**BRIEF**:
Don't include any picture when you restate the data word for word.
*** DATA SHOWN Section Begins ***
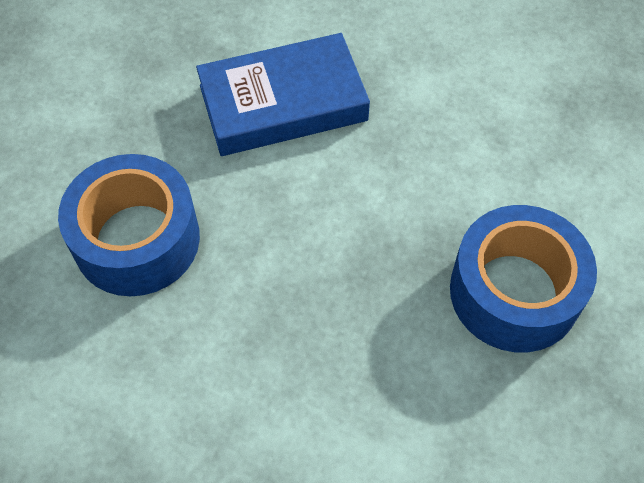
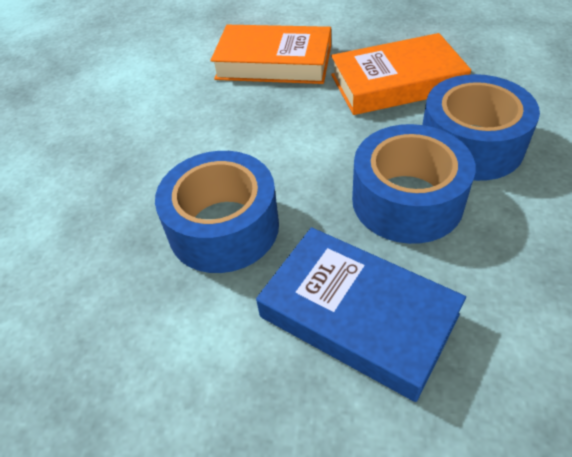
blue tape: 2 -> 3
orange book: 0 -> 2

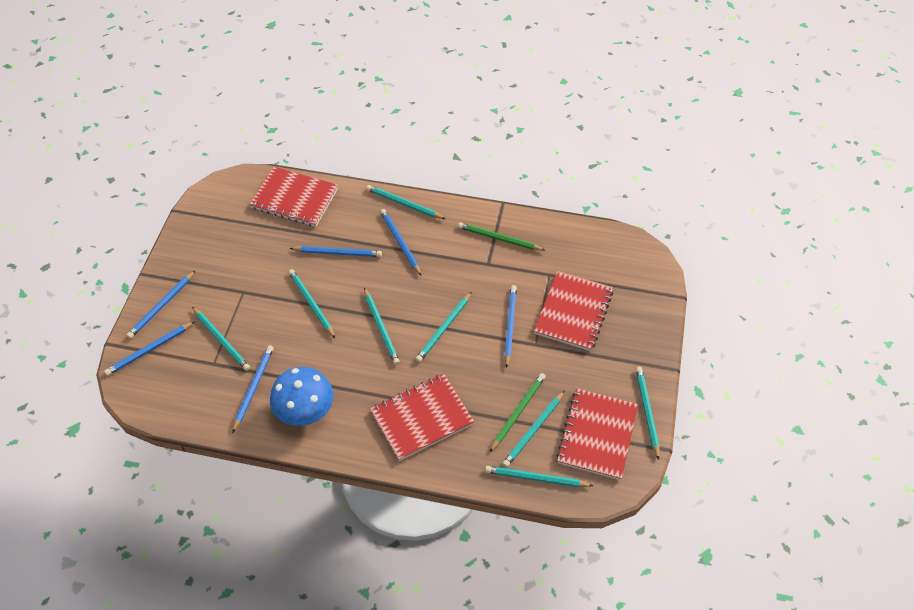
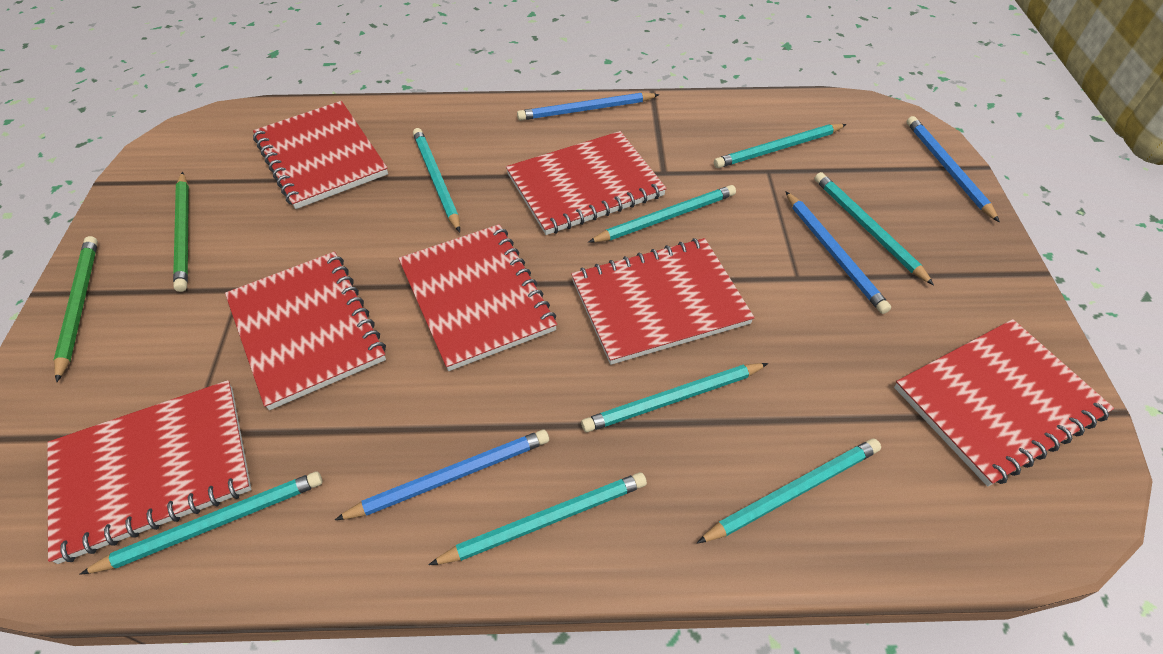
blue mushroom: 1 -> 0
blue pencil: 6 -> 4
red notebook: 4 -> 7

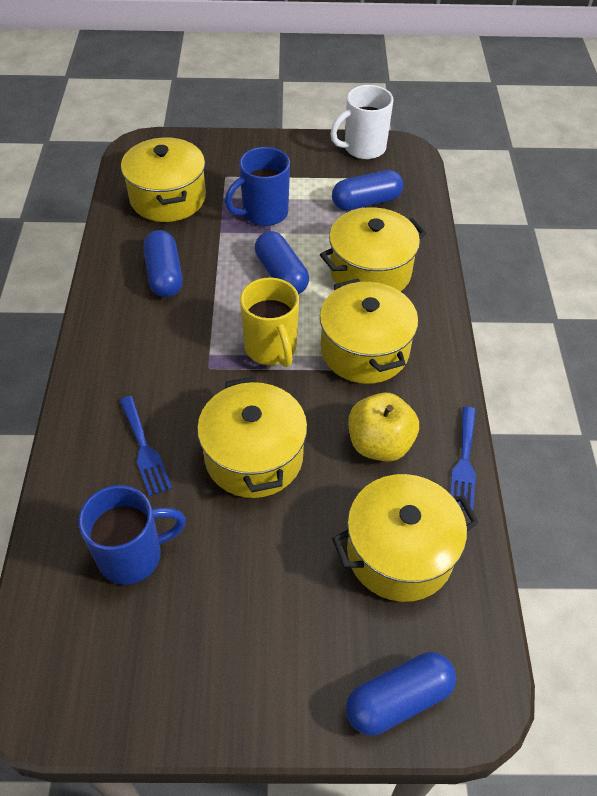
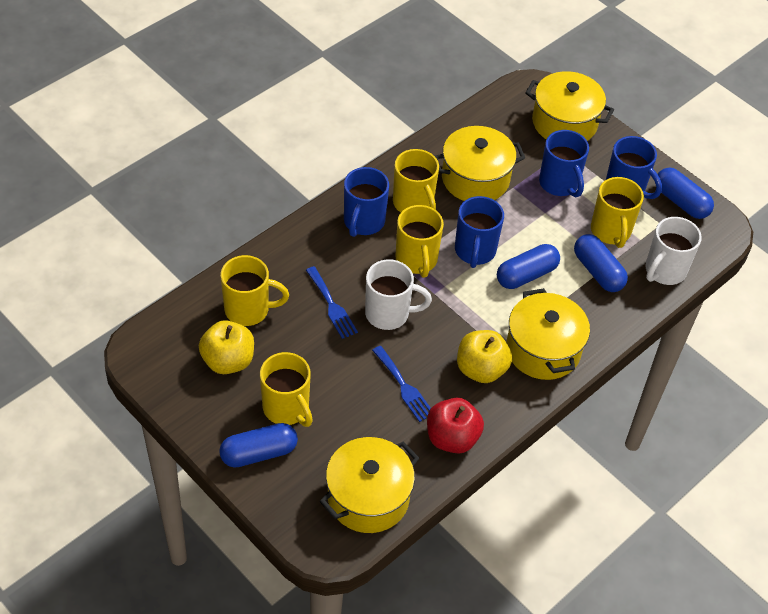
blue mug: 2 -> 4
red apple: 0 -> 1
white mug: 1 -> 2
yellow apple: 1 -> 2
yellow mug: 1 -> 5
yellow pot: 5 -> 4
*** DATA SHOWN Section Ends ***
**SOLUTION FOR THIS EXERCISE**:
blue tape: 2 -> 3
orange book: 0 -> 2

blue mushroom: 1 -> 0
blue pencil: 6 -> 4
red notebook: 4 -> 7

blue mug: 2 -> 4
red apple: 0 -> 1
white mug: 1 -> 2
yellow apple: 1 -> 2
yellow mug: 1 -> 5
yellow pot: 5 -> 4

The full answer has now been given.